§ **Task details**: Below are entries. Reproduce exactly the lines between the line holding "SW1: button (+12V, GND)" and the line holding "C1: 1.5uF (plus", inclusive, and only those.

Revision tracking records
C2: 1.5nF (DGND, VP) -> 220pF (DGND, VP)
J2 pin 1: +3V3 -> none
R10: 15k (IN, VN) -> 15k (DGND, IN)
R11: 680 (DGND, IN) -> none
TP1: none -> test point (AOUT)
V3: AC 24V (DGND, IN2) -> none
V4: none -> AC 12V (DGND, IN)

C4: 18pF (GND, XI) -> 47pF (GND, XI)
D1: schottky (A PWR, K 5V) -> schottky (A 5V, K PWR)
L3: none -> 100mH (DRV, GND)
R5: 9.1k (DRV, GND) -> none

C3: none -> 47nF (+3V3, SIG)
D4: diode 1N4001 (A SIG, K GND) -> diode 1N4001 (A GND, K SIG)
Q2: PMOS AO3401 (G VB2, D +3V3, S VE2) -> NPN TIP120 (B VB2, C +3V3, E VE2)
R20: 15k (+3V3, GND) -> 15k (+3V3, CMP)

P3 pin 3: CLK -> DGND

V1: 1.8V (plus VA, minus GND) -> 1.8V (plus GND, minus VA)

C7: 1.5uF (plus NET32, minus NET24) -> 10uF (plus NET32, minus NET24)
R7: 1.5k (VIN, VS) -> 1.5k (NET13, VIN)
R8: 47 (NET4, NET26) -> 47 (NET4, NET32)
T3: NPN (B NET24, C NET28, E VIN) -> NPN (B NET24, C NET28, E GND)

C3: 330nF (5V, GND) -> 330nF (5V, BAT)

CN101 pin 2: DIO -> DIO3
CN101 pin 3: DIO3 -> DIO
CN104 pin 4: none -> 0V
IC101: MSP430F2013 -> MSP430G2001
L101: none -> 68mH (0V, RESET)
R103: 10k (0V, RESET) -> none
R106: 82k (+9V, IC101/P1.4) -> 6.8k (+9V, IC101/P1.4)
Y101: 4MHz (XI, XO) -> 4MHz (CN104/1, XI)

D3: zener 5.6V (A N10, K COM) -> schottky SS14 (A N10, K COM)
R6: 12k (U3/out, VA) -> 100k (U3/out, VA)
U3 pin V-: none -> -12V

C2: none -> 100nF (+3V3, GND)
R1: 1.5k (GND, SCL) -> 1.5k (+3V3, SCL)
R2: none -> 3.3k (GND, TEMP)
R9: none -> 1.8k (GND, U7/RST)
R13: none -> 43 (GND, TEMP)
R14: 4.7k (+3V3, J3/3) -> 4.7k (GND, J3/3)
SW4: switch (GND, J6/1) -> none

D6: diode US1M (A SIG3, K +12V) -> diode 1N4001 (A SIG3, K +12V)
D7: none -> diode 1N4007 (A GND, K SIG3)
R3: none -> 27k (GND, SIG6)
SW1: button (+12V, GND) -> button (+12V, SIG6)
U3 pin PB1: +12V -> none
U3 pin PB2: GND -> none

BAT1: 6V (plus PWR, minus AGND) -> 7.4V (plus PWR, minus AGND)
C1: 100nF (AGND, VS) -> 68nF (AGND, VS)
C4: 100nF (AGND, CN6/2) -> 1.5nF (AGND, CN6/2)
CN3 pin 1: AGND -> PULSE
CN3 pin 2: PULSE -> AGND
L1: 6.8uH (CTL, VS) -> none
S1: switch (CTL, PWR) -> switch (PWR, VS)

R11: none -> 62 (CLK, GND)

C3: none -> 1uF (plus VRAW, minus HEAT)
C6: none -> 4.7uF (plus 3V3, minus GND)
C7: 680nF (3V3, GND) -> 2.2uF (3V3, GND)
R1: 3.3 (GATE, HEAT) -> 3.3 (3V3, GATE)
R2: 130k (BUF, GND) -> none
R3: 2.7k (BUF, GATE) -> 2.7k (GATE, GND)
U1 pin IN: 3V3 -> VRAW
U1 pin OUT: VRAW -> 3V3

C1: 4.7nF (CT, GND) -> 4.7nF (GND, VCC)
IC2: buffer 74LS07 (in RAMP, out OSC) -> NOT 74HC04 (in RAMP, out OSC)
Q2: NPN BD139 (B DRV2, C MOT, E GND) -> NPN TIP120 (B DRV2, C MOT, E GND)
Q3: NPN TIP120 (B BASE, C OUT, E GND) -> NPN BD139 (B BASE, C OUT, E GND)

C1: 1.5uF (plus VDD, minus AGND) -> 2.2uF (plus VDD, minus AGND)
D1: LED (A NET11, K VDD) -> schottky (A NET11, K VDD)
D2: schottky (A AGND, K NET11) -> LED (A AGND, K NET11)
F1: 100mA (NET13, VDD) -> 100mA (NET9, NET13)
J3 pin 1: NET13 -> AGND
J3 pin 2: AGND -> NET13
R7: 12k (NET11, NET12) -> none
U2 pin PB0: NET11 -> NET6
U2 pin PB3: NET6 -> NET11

§ **Exercise output**:
SW1: button (+12V, GND) -> button (+12V, SIG6)
U3 pin PB1: +12V -> none
U3 pin PB2: GND -> none

BAT1: 6V (plus PWR, minus AGND) -> 7.4V (plus PWR, minus AGND)
C1: 100nF (AGND, VS) -> 68nF (AGND, VS)
C4: 100nF (AGND, CN6/2) -> 1.5nF (AGND, CN6/2)
CN3 pin 1: AGND -> PULSE
CN3 pin 2: PULSE -> AGND
L1: 6.8uH (CTL, VS) -> none
S1: switch (CTL, PWR) -> switch (PWR, VS)

R11: none -> 62 (CLK, GND)

C3: none -> 1uF (plus VRAW, minus HEAT)
C6: none -> 4.7uF (plus 3V3, minus GND)
C7: 680nF (3V3, GND) -> 2.2uF (3V3, GND)
R1: 3.3 (GATE, HEAT) -> 3.3 (3V3, GATE)
R2: 130k (BUF, GND) -> none
R3: 2.7k (BUF, GATE) -> 2.7k (GATE, GND)
U1 pin IN: 3V3 -> VRAW
U1 pin OUT: VRAW -> 3V3

C1: 4.7nF (CT, GND) -> 4.7nF (GND, VCC)
IC2: buffer 74LS07 (in RAMP, out OSC) -> NOT 74HC04 (in RAMP, out OSC)
Q2: NPN BD139 (B DRV2, C MOT, E GND) -> NPN TIP120 (B DRV2, C MOT, E GND)
Q3: NPN TIP120 (B BASE, C OUT, E GND) -> NPN BD139 (B BASE, C OUT, E GND)

C1: 1.5uF (plus VDD, minus AGND) -> 2.2uF (plus VDD, minus AGND)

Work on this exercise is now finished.